EXERCISE OBJECTIVE:
Pictures excluded, return the lines below from the first through the line holding "Someone put down".

(Object change descriptions)
▼

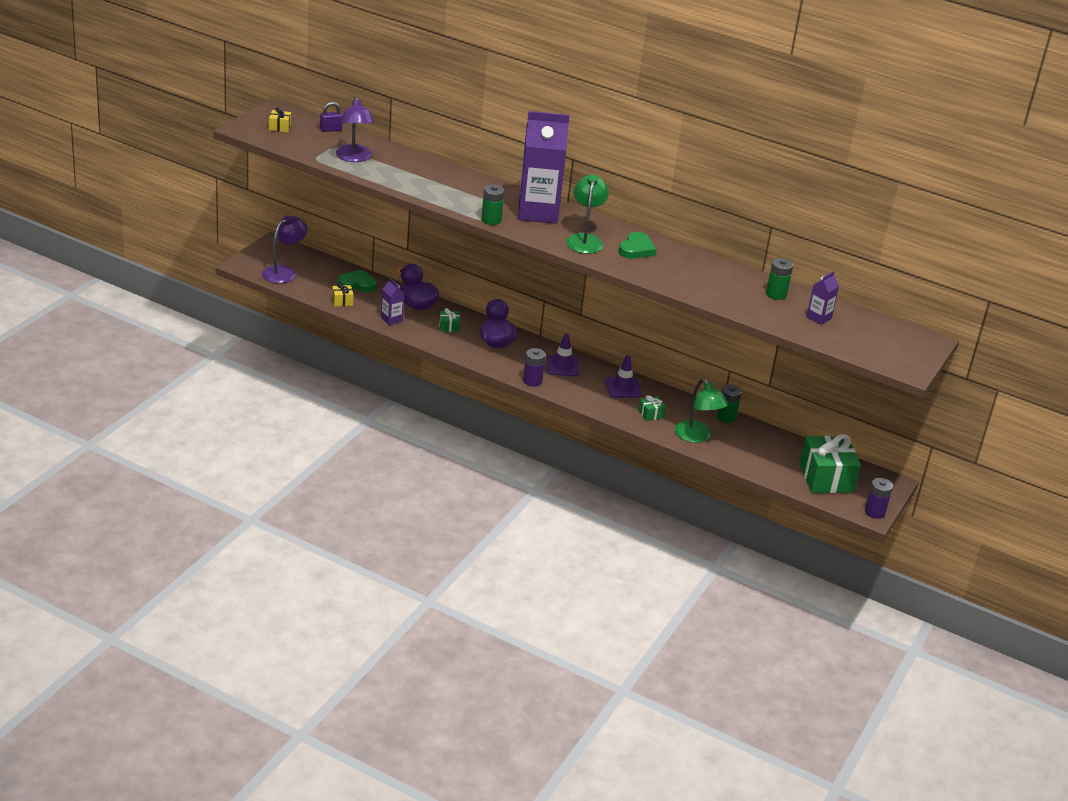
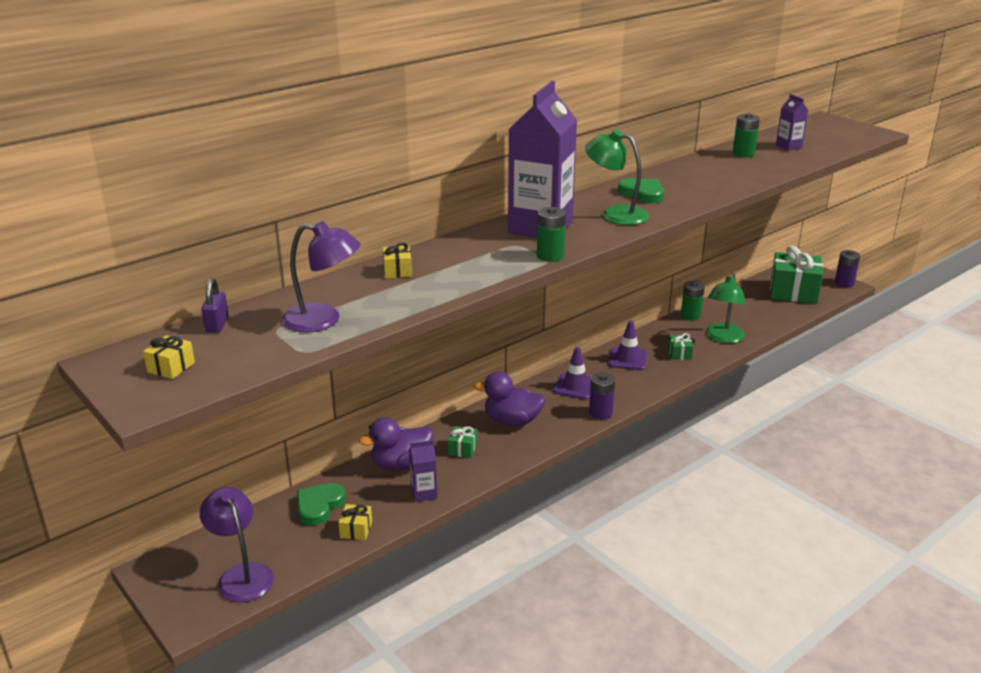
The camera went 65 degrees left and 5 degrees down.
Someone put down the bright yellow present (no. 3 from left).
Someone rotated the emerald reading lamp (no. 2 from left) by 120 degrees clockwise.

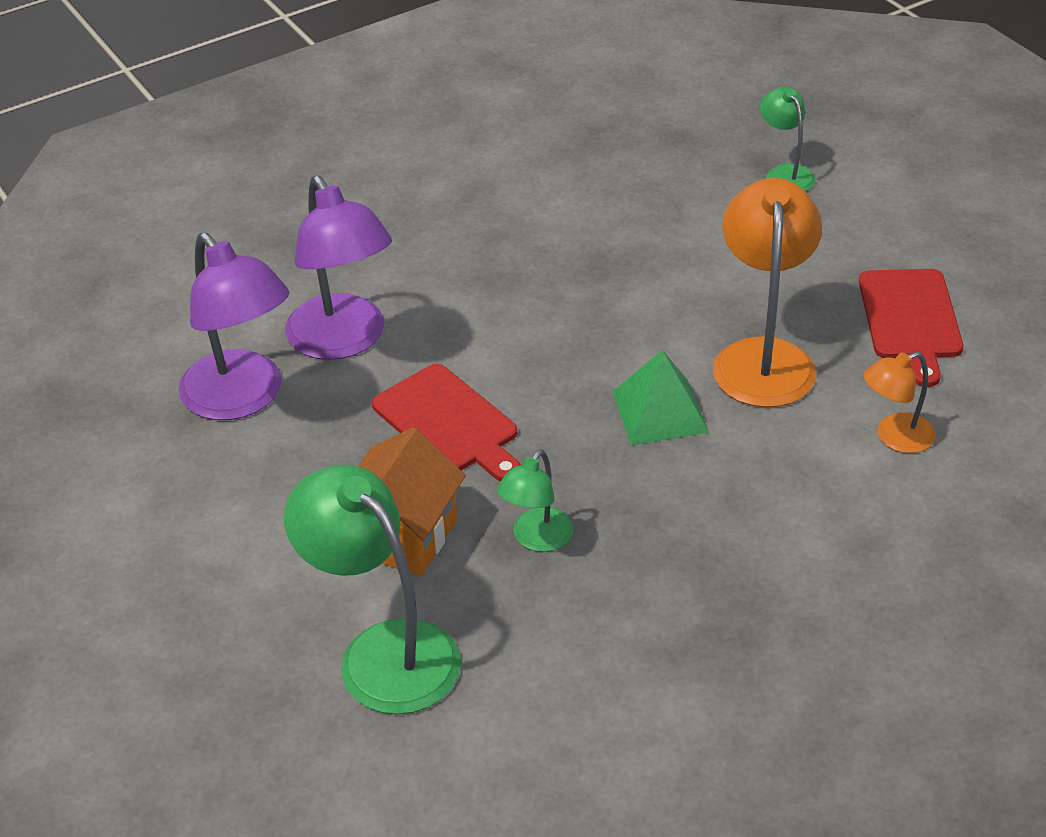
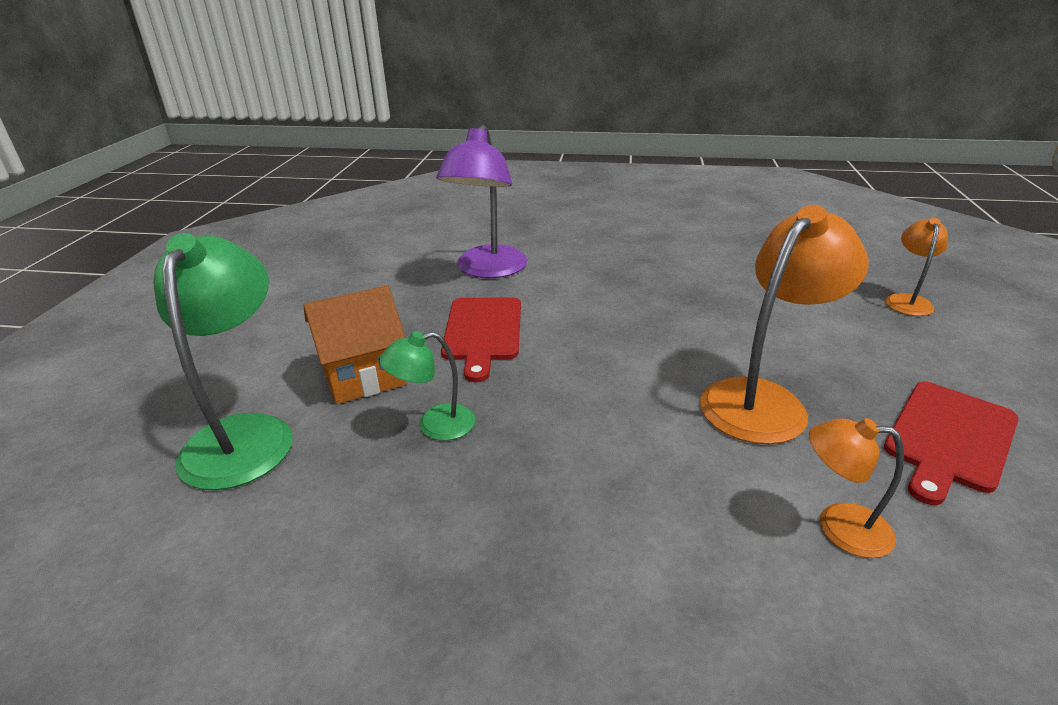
The camera went 40 degrees right and 10 degrees down.
Someone took away the royal purple reading lamp (no. 1 from left).
Someone took away the emerald pyramid shape.
Someone repainted the emerald reading lamp (no. 3 from left), which became the orange-coloured reading lamp (no. 3 from left).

▲

EXERCISE RESPONSE:
The camera went 65 degrees left and 5 degrees down.
Someone put down the bright yellow present (no. 3 from left).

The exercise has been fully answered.